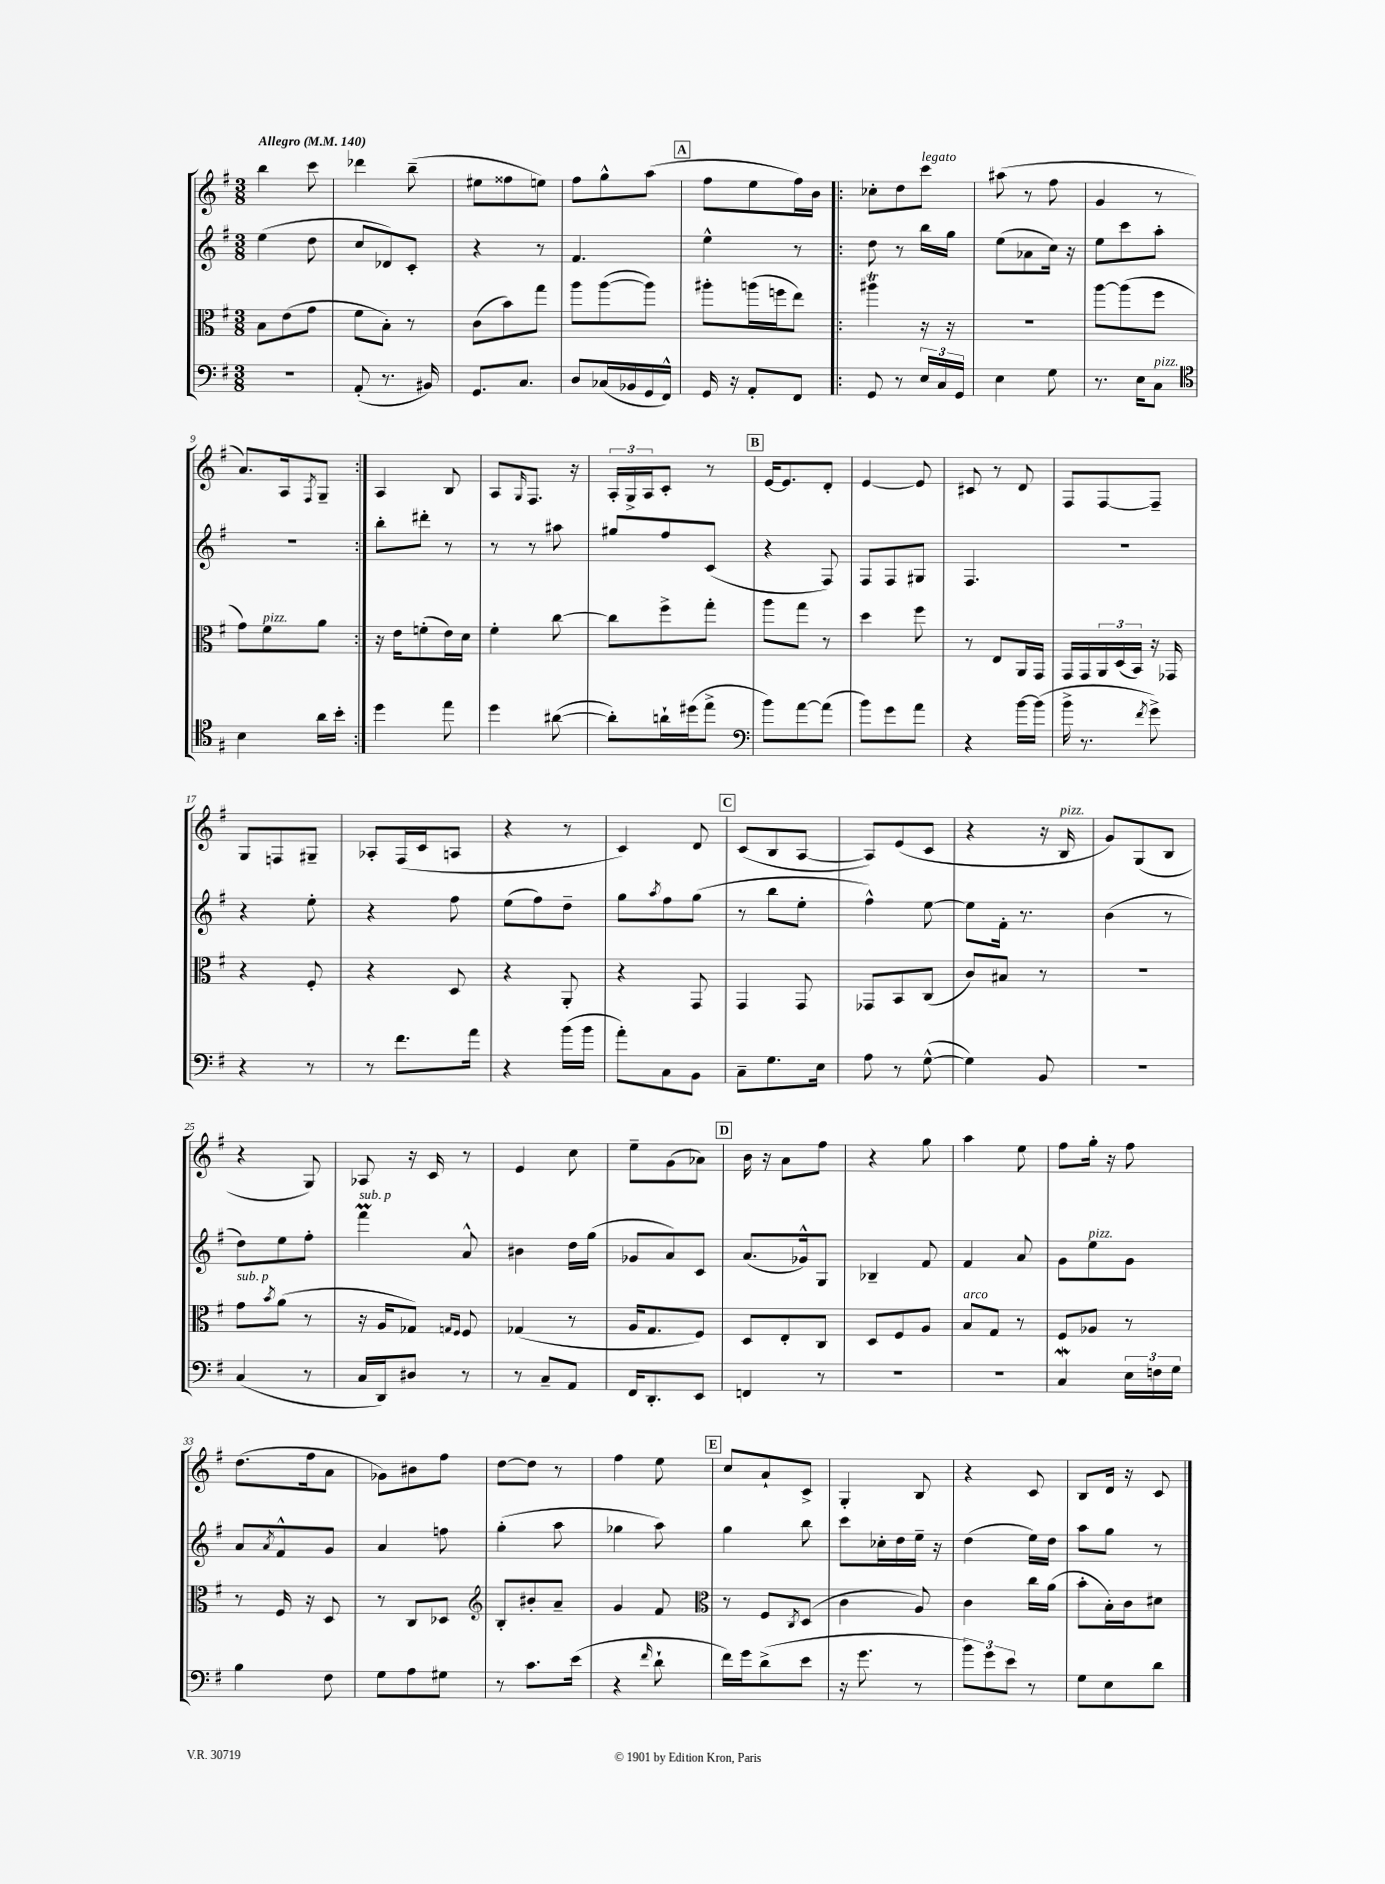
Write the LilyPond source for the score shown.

<<
\new StaffGroup <<
\new Staff = "s0" {
    \clef treble \key g \major \numericTimeSignature \time 3/8 \tempo "Allegro" 4 = 140
    b''4 c'''8 |
    des'''4 b''8--( |
    eis''8 fisis''8 e''8) |
    fis''8 g''8-^ a''8( |
    \mark \markup { \box "A" } fis''8 e''8 fis''16) b'16 |
    \repeat volta 2 { ces''8-. d''8 c'''8^\markup { \italic "legato" } |
    ais''8( r8 fis''8 |
    g'4 r8 |
    a'8.) a16 \acciaccatura { fis8 } g8-- | }
    a4 b8 |
    a8 \grace { g16 } fis8. r16 |
    \tuplet 3/2 { a16-. g16-> a16 } c'8-. r8 |
    \mark \markup { \box "B" } e'16~ e'8. d'8-. |
    e'4~ e'8 |
    cis'8 r8 d'8 |
    fis8 fis8~ fis8-- |
    g8 f8 gis8-- |
    aes8-. fis16( c'16 a8 |
    r4 r8 |
    c'4) d'8 |
    \mark \markup { \box "C" } c'8( b8 a8~ |
    a8) e'8( c'8 |
    r4 r16 b16^\markup { \italic "pizz." } |
    g'8) g8( b8 |
    r4 g8) |
    aes8 r16 c'16 r8 |
    e'4 c''8 |
    e''8-- g'8( aes'8) |
    \mark \markup { \box "D" } b'16 r16 a'8 fis''8 |
    r4 g''8 |
    a''4 e''8 |
    fis''8 g''16-. r16 fis''8 |
    d''8.( fis''16 a'8 |
    ges'8) bis'8 fis''8 |
    d''8~ d''8 r8 |
    fis''4 e''8 |
    \mark \markup { \box "E" } c''8 a'8-! c'8-> |
    g4-. b8 |
    r4 c'8 |
    b8 d'16 r16 c'8 \bar "|." |
}
\new Staff = "s1" {
    \clef treble \key g \major \numericTimeSignature \time 3/8
    e''4( d''8 |
    c''8 des'8) c'8-. |
    r4 r8 |
    fis'4. |
    \mark \markup { \box "A" } e''4-^ r8 |
    \repeat volta 2 { d''8 r8 b''16 g''16 |
    e''8( aes'8 c''16) r16 |
    e''8 c'''8 a''8-. |
    R4. | }
    b''8-. dis'''8-. r8 |
    r8 r8 ais''8 |
    gis''8 fis''8 c'8( |
    \mark \markup { \box "B" } r4 fis8) |
    fis8 fis8 gis8 |
    fis4. |
    r4. |
    r4 e''8-. |
    r4 fis''8 |
    e''8( fis''8) d''8-- |
    g''8 \acciaccatura { a''8 } fis''8 g''8( |
    \mark \markup { \box "C" } r8 b''8 e''8-. |
    fis''4-^) e''8~ |
    e''8 fis'16-. r8. |
    b'4( r8 |
    d''8) e''8 fis''8-. |
    fis'''4\prall^\markup { \italic "sub. p" } a'8-^ |
    bis'4 d''16 g''16( |
    ges'8 a'8) c'8 |
    \mark \markup { \box "D" } a'8.( ges'16-^) g8 |
    bes4-- fis'8 |
    fis'4 a'8 |
    g'8 e''8^\markup { \italic "pizz." } g'8 |
    a'8 \acciaccatura { a'8 } fis'8-^ g'8 |
    a'4 f''8 |
    g''4-.( a''8 |
    ges''4 a''8) |
    \mark \markup { \box "E" } g''4 b''8 |
    c'''8 ces''16-. d''16 e''16-- r16 |
    d''4( e''16) d''16 |
    a''8 g''8 r8 \bar "|." |
}
\new Staff = "s2" {
    \clef alto \key g \major \numericTimeSignature \time 3/8
    b8 e'8( g'8 |
    fis'8 b8-.) r8 |
    c'8( b'8) g''8 |
    a''8 a''8~( a''8) |
    \mark \markup { \box "A" } ais''8-. a''16( f''16 e''8) |
    \repeat volta 2 { ais''4\trill r16 r16 |
    R4. |
    a''8~ a''8( fis''8 |
    g'8) fis'8^\markup { \italic "pizz." } a'8 | }
    r16 e'16 f'8-.( e'16) d'16 |
    fis'4-. c''8~ |
    c''8 fis''8-> g''8-. |
    \mark \markup { \box "B" } a''8 g''8 r8 |
    d''4 fis''8 |
    r8 e8 a,16 g,16 |
    g,16 g,16 \tuplet 3/2 { a,16 d16( b,16) } r16 ges,16 |
    r4 fis8-. |
    r4 d8 |
    r4 a,8-. |
    r4 g,8 |
    \mark \markup { \box "C" } g,4 g,8 |
    ges,8 b,8 c8( |
    c'8) bis8 r8 |
    R4. |
    g'8^\markup { \italic "sub. p" } \acciaccatura { b'8 } a'8( r8 |
    r16 a16 ges8) \grace { g16 fis16 } fis8 |
    ges4( r8 |
    a16 g8. fis8) |
    \mark \markup { \box "D" } d8 e8-. c8 |
    d8 fis8 a8 |
    b8^\markup { \italic "arco" } g8 r8 |
    fis8 aes8 r8 |
    r8 fis16 r16 d8 |
    r8 c8 des8 |
    \clef treble b8-. bis'8-. a'8-- |
    g'4 fis'8 |
    \mark \markup { \box "E" } \clef alto r8 fis8 \acciaccatura { c8 } d8( |
    c'4 a8) |
    c'4 c''16 a'16( |
    b'8-. b16-.) c'16 dis'8 \bar "|." |
}
\new Staff = "s3" {
    \clef bass \key g \major \numericTimeSignature \time 3/8
    R4. |
    a,8-.( r8. bis,16) |
    g,8. c8. |
    d8 ces16( bes,16 g,16 fis,16-^) |
    \mark \markup { \box "A" } g,16 r16 a,8-. fis,8 |
    \repeat volta 2 { g,8 r8 \tuplet 3/2 { e16 c16 g,16 } |
    e4 g8 |
    r8. e16 c8^\markup { \italic "pizz." } |
    \clef tenor b4 a'16 b'16-. | }
    d''4 e''8 |
    d''4 ais'8~( |
    ais'8-.) a'16-! dis''16( e''8-> |
    \mark \markup { \box "B" } \clef bass b'8) a'8~ a'8( |
    b'8) g'8 a'8 |
    r4 b'16~ b'16( |
    b'16-> r8. \acciaccatura { fis'8 } g'8->) |
    r4 r8 |
    r8 fis'8. a'16 |
    r4 b'16( b'16 |
    a'8-.) c8 b,8 |
    \mark \markup { \box "C" } c8-- g8. e16 |
    a8 r8 g8~-^( |
    g4) b,8 |
    R4. |
    c4( r8 |
    c16 d,16) dis8 r8 |
    r8 c8-- a,8 |
    fis,16 d,8.-. e,8 |
    \mark \markup { \box "D" } f,4 r8 |
    R4. |
    R4. |
    c4\mordent \tuplet 3/2 { e16 f16 g16 } |
    b4 fis8 |
    g8 a8 gis8 |
    r8 c'8. e'16( |
    r4 \grace { fis'16 } d'8-! |
    \mark \markup { \box "E" } fis'16) g'16 d'8->( e'8 |
    r16 g'8. r8 |
    \tuplet 3/2 { b'8) g'8 e'8 } r8 |
    g8 e8 d'8 \bar "|." |
}
>>
>>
------------------------------------
* [Task goal] Extract every line above that contains the string "pizz", treating uppercase and lowercase letters as distinct.

* [Expected output]
    r4 r16 b16^\markup { \italic "pizz." } |
    g'8 e''8^\markup { \italic "pizz." } g'8 |
    g'8) fis'8^\markup { \italic "pizz." } a'8 | }
    r8. e16 c8^\markup { \italic "pizz." } |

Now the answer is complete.